START PROVIDED RECORDS
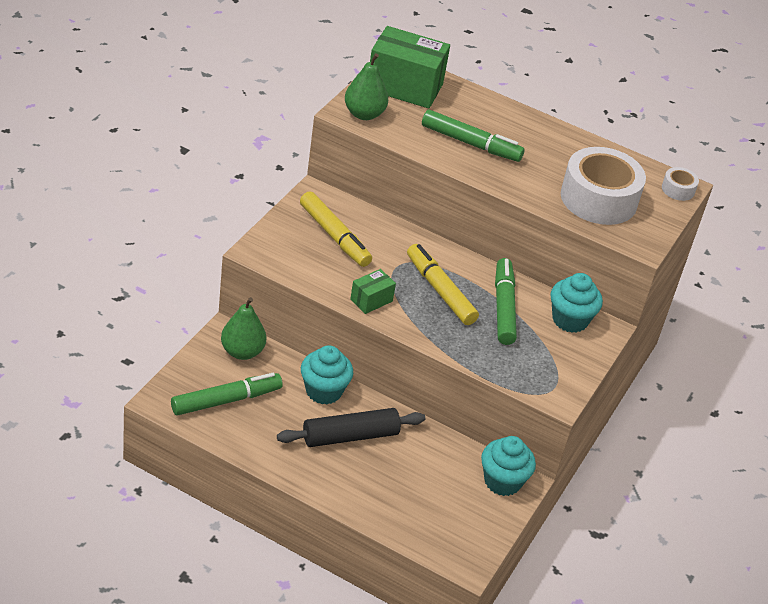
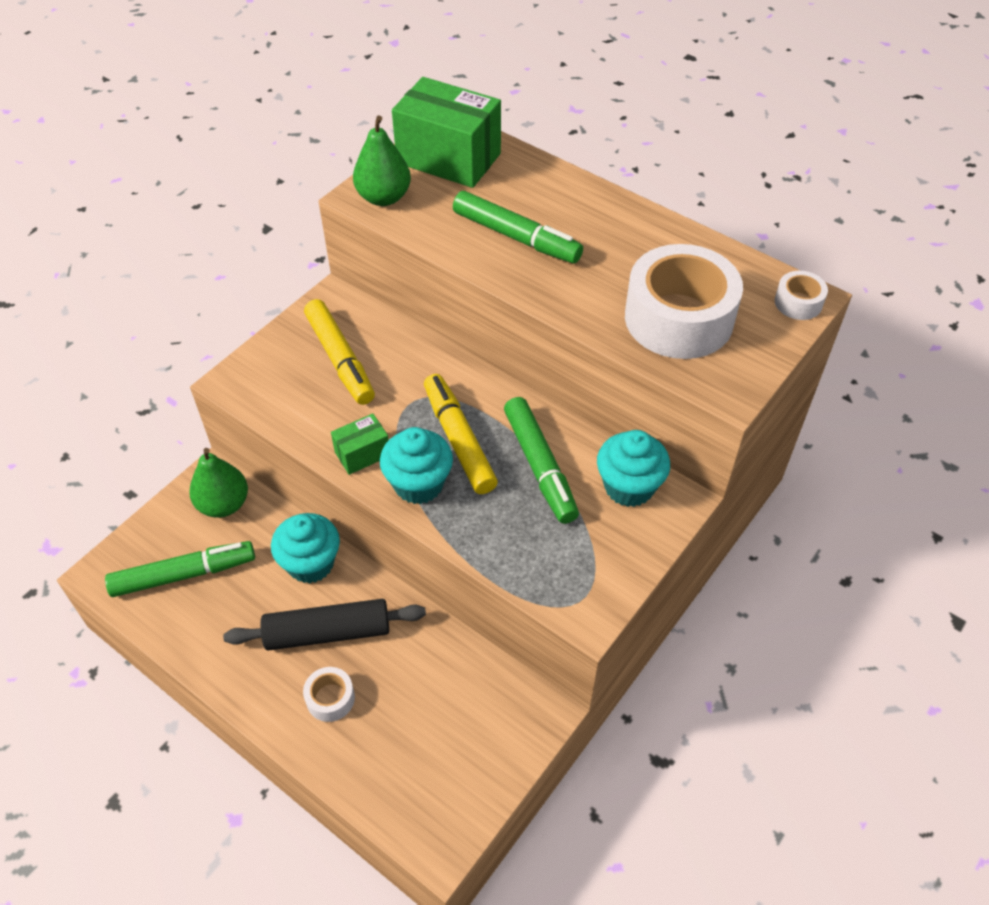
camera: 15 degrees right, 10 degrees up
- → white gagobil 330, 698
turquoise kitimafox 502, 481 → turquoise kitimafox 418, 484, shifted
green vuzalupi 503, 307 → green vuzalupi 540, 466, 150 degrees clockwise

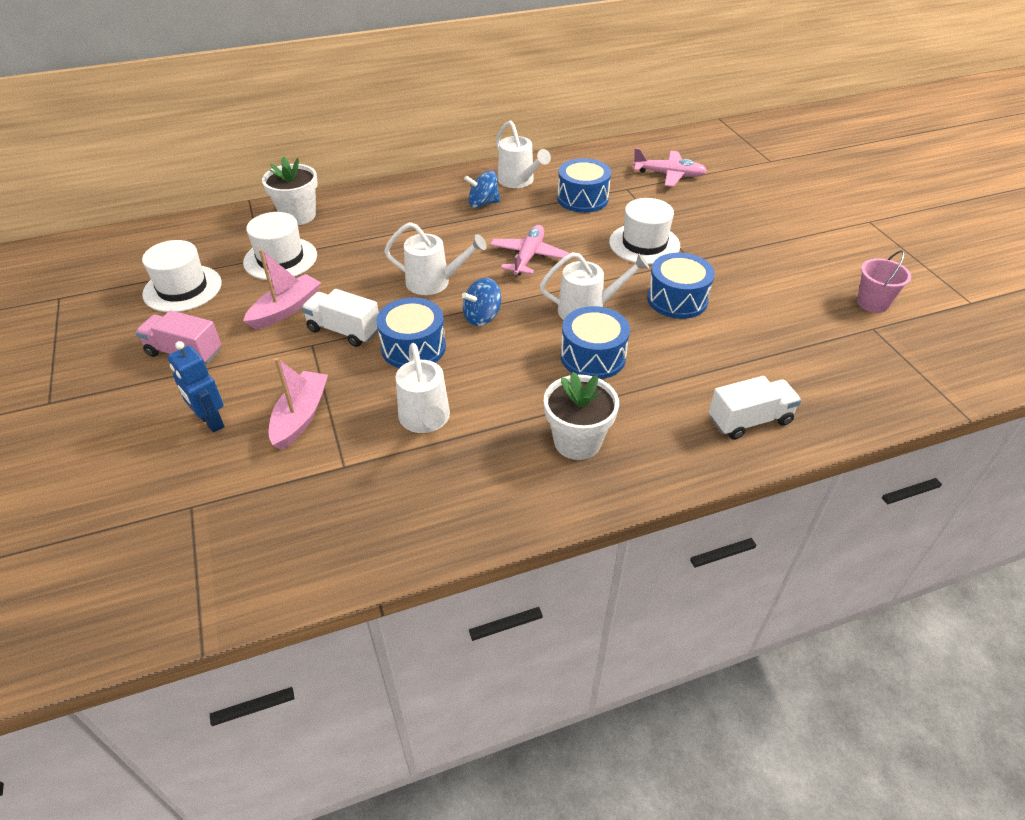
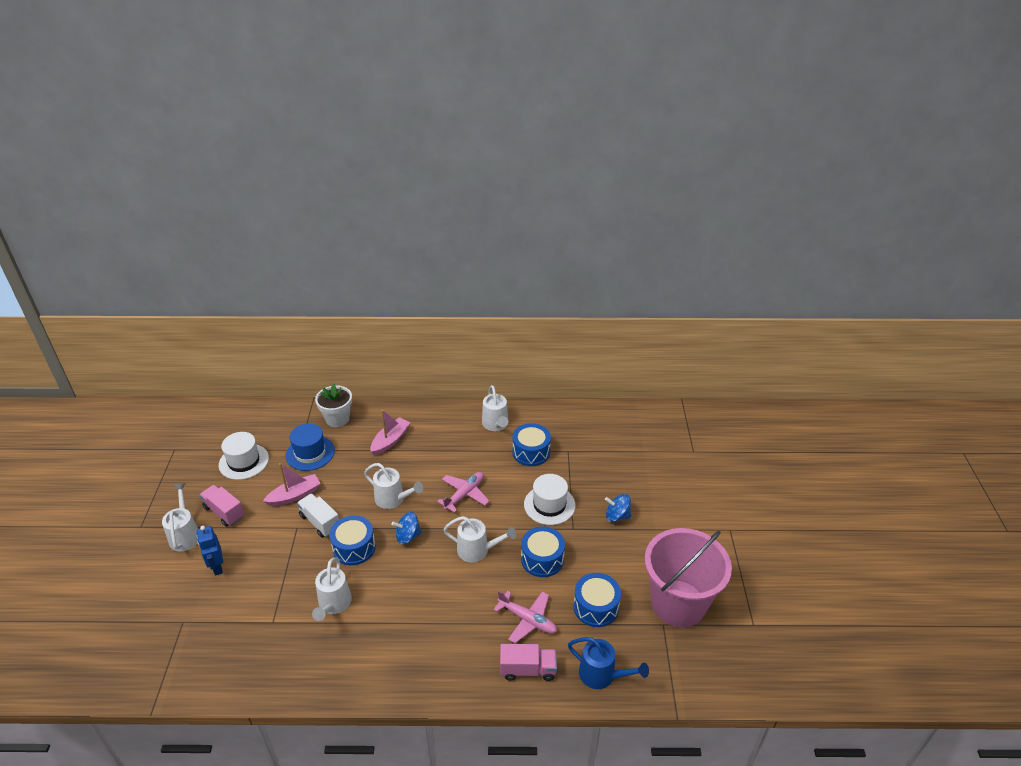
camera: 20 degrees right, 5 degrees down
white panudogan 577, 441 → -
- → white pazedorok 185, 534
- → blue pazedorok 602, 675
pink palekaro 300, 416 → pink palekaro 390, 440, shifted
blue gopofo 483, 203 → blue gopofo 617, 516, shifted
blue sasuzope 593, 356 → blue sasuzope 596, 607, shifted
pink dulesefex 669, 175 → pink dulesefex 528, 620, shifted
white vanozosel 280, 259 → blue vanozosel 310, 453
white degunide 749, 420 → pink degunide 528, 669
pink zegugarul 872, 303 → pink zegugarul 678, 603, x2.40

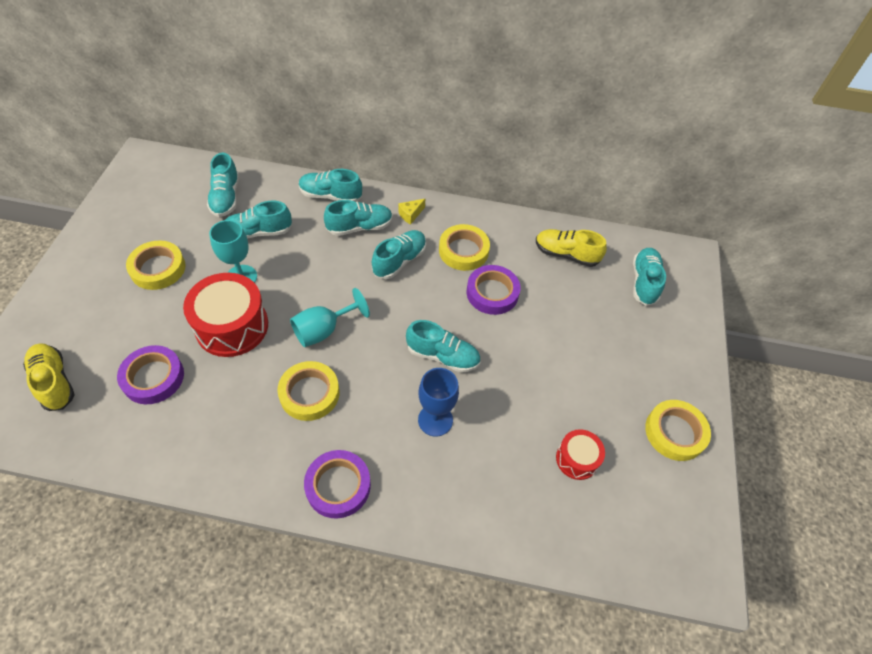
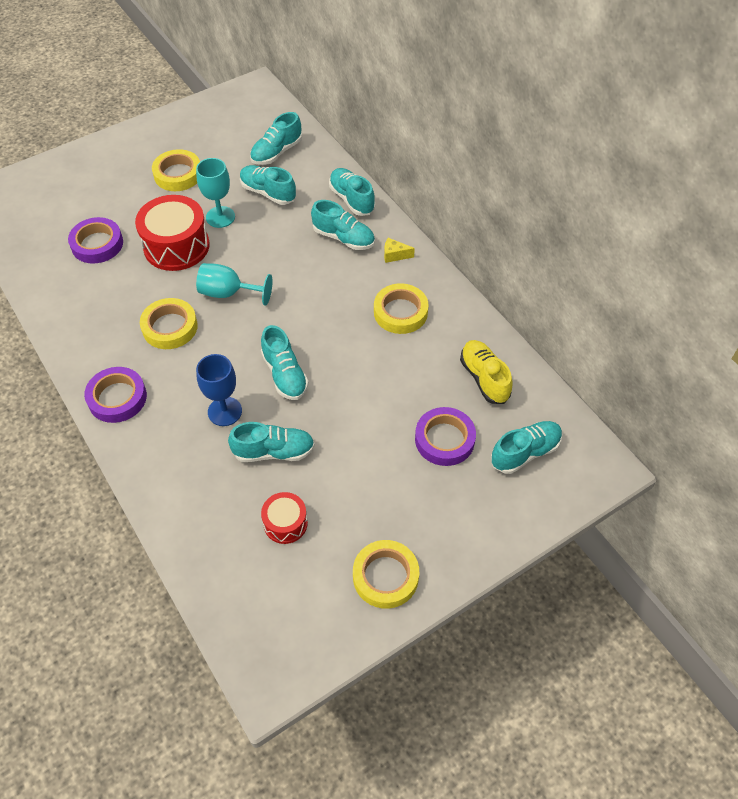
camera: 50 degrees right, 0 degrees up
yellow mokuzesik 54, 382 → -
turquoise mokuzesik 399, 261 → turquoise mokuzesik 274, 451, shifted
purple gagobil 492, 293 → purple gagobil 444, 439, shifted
END PROVIDED RECORDS
*YOUR OBJECTIVE*
Retype each record exactly as it stands, but do not include the pictures.

*SOLVED PROBLEM*
camera: 15 degrees right, 10 degrees up
- → white gagobil 330, 698
turquoise kitimafox 502, 481 → turquoise kitimafox 418, 484, shifted
green vuzalupi 503, 307 → green vuzalupi 540, 466, 150 degrees clockwise

camera: 20 degrees right, 5 degrees down
white panudogan 577, 441 → -
- → white pazedorok 185, 534
- → blue pazedorok 602, 675
pink palekaro 300, 416 → pink palekaro 390, 440, shifted
blue gopofo 483, 203 → blue gopofo 617, 516, shifted
blue sasuzope 593, 356 → blue sasuzope 596, 607, shifted
pink dulesefex 669, 175 → pink dulesefex 528, 620, shifted
white vanozosel 280, 259 → blue vanozosel 310, 453
white degunide 749, 420 → pink degunide 528, 669
pink zegugarul 872, 303 → pink zegugarul 678, 603, x2.40

camera: 50 degrees right, 0 degrees up
yellow mokuzesik 54, 382 → -
turquoise mokuzesik 399, 261 → turquoise mokuzesik 274, 451, shifted
purple gagobil 492, 293 → purple gagobil 444, 439, shifted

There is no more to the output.